#### The exercise
Rewrite the entries from the beginning through the line containing "pink trapezoid: rotated", swapping "pink" for "magenta" wherever it occurs and keeping everything else the same.

#### Given records
********************

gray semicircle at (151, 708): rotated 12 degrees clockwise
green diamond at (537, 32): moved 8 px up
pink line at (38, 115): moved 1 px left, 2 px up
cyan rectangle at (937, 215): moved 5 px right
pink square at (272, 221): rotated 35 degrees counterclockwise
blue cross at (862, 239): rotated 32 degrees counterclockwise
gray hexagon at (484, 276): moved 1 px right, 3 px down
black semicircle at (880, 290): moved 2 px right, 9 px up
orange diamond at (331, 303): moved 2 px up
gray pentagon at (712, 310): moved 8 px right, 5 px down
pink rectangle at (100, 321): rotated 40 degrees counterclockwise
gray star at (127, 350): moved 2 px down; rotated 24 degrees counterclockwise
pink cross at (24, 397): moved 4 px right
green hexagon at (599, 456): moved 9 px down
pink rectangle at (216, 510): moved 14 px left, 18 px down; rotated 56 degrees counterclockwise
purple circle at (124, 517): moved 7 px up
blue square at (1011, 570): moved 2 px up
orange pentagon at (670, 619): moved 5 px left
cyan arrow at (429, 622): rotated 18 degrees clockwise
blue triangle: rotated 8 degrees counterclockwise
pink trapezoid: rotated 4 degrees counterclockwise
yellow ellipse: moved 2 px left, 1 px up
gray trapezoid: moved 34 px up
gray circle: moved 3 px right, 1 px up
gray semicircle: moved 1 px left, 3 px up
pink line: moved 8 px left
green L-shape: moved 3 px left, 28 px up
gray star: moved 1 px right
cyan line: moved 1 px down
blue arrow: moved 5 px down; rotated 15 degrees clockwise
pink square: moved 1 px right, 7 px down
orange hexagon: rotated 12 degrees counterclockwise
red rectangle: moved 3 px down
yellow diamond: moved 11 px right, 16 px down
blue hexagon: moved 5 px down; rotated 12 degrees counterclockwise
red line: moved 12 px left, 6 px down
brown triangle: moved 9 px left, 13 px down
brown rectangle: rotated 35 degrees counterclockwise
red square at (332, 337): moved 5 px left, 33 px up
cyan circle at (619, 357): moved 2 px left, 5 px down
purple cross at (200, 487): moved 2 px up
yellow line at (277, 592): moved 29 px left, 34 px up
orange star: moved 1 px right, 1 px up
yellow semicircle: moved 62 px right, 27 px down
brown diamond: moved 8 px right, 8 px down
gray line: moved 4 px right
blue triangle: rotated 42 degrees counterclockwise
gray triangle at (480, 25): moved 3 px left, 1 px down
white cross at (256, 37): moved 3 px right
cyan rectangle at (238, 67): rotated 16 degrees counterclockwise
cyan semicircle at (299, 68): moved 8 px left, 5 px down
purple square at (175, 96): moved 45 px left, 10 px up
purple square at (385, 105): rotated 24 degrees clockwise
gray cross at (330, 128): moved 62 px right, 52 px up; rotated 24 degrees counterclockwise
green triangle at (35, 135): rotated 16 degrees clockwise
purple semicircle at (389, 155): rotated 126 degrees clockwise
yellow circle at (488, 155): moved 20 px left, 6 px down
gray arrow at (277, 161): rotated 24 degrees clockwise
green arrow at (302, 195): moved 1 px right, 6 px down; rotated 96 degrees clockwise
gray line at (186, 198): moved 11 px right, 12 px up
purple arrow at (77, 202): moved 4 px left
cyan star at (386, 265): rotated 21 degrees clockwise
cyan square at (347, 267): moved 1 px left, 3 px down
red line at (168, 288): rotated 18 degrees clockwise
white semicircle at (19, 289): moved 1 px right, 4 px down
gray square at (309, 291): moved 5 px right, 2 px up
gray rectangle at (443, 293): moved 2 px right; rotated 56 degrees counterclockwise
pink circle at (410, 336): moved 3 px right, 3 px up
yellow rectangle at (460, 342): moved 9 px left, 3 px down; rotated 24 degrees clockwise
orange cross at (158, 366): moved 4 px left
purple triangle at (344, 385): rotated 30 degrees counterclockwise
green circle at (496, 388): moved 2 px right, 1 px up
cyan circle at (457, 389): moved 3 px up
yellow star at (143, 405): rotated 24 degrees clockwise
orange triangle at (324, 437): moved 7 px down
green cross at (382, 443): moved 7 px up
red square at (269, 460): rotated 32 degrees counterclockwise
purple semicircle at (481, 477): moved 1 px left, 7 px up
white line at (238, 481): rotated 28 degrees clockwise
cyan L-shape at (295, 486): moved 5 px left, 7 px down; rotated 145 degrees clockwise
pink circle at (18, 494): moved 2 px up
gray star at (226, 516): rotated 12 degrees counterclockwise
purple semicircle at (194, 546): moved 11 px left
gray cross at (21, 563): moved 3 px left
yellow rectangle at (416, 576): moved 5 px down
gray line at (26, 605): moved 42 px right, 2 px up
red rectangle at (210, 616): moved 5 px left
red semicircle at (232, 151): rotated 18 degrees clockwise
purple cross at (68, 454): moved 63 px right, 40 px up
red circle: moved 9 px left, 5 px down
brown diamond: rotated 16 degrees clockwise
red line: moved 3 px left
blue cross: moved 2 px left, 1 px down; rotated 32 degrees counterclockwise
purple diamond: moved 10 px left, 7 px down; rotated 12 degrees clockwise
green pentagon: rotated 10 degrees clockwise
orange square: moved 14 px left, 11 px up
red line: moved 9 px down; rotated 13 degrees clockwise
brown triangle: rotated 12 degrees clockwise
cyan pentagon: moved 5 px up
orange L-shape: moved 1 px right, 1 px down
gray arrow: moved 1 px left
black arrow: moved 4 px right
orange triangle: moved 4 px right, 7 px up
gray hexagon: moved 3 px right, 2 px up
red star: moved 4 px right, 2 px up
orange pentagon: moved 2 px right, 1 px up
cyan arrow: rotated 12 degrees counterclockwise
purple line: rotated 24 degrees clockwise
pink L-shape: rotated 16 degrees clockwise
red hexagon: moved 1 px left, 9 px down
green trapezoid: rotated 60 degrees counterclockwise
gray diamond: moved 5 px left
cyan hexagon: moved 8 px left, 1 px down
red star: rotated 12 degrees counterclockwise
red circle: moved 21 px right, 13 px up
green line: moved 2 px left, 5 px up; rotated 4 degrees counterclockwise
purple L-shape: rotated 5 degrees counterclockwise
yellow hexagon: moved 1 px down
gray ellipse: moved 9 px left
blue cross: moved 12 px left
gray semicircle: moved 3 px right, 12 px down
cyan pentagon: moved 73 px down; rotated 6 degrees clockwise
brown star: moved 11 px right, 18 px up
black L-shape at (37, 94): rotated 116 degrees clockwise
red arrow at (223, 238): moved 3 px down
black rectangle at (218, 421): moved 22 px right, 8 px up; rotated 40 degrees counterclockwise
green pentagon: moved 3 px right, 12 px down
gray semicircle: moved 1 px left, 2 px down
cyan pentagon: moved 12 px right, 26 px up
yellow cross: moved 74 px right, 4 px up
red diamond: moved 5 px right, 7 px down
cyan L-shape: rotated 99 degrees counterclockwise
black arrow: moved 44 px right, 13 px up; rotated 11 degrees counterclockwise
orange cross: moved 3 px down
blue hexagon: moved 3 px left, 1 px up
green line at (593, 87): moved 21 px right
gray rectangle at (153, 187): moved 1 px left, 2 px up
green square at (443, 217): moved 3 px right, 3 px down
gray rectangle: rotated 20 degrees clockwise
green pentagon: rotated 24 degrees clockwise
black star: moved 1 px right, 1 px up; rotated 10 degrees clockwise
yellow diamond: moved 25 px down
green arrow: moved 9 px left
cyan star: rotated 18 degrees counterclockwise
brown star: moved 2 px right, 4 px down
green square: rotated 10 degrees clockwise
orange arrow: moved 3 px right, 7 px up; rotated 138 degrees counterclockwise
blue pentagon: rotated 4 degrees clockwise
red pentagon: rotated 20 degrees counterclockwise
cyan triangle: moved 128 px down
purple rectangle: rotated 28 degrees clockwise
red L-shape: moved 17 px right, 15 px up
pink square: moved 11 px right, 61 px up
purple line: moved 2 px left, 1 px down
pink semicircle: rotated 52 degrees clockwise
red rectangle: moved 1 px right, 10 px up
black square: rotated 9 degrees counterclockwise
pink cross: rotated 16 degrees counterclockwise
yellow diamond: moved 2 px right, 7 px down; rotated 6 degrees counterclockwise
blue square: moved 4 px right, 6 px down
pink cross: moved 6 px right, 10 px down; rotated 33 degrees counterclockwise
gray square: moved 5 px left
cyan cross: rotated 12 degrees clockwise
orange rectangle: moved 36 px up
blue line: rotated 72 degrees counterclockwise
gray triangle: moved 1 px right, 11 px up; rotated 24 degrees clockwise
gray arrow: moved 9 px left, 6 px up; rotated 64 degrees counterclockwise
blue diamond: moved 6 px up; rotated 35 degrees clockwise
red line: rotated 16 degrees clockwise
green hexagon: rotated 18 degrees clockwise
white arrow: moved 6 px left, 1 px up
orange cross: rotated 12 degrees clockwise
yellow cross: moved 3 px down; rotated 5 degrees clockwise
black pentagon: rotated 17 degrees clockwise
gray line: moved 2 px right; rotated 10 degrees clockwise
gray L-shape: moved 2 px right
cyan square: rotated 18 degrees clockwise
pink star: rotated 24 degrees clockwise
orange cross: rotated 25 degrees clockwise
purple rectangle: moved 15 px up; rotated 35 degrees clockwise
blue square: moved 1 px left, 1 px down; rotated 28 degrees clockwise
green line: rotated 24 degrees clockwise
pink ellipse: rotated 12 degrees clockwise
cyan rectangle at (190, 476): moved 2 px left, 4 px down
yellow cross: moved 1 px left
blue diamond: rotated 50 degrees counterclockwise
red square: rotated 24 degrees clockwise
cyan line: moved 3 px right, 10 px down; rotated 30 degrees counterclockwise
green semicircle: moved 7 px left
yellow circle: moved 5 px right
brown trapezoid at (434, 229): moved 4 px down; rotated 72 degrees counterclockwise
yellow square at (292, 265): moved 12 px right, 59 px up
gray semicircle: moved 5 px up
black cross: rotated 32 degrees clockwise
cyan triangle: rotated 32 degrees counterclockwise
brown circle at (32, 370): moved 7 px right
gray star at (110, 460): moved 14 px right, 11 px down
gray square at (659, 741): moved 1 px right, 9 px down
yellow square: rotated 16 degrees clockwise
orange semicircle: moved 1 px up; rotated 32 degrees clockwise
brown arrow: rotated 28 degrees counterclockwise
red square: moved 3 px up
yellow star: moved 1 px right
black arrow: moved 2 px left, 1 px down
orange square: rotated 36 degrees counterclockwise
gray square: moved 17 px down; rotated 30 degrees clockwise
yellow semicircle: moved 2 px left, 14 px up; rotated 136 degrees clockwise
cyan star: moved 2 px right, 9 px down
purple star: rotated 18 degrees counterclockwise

********************

#### The reply
gray semicircle at (151, 708): rotated 12 degrees clockwise
green diamond at (537, 32): moved 8 px up
magenta line at (38, 115): moved 1 px left, 2 px up
cyan rectangle at (937, 215): moved 5 px right
magenta square at (272, 221): rotated 35 degrees counterclockwise
blue cross at (862, 239): rotated 32 degrees counterclockwise
gray hexagon at (484, 276): moved 1 px right, 3 px down
black semicircle at (880, 290): moved 2 px right, 9 px up
orange diamond at (331, 303): moved 2 px up
gray pentagon at (712, 310): moved 8 px right, 5 px down
magenta rectangle at (100, 321): rotated 40 degrees counterclockwise
gray star at (127, 350): moved 2 px down; rotated 24 degrees counterclockwise
magenta cross at (24, 397): moved 4 px right
green hexagon at (599, 456): moved 9 px down
magenta rectangle at (216, 510): moved 14 px left, 18 px down; rotated 56 degrees counterclockwise
purple circle at (124, 517): moved 7 px up
blue square at (1011, 570): moved 2 px up
orange pentagon at (670, 619): moved 5 px left
cyan arrow at (429, 622): rotated 18 degrees clockwise
blue triangle: rotated 8 degrees counterclockwise
magenta trapezoid: rotated 4 degrees counterclockwise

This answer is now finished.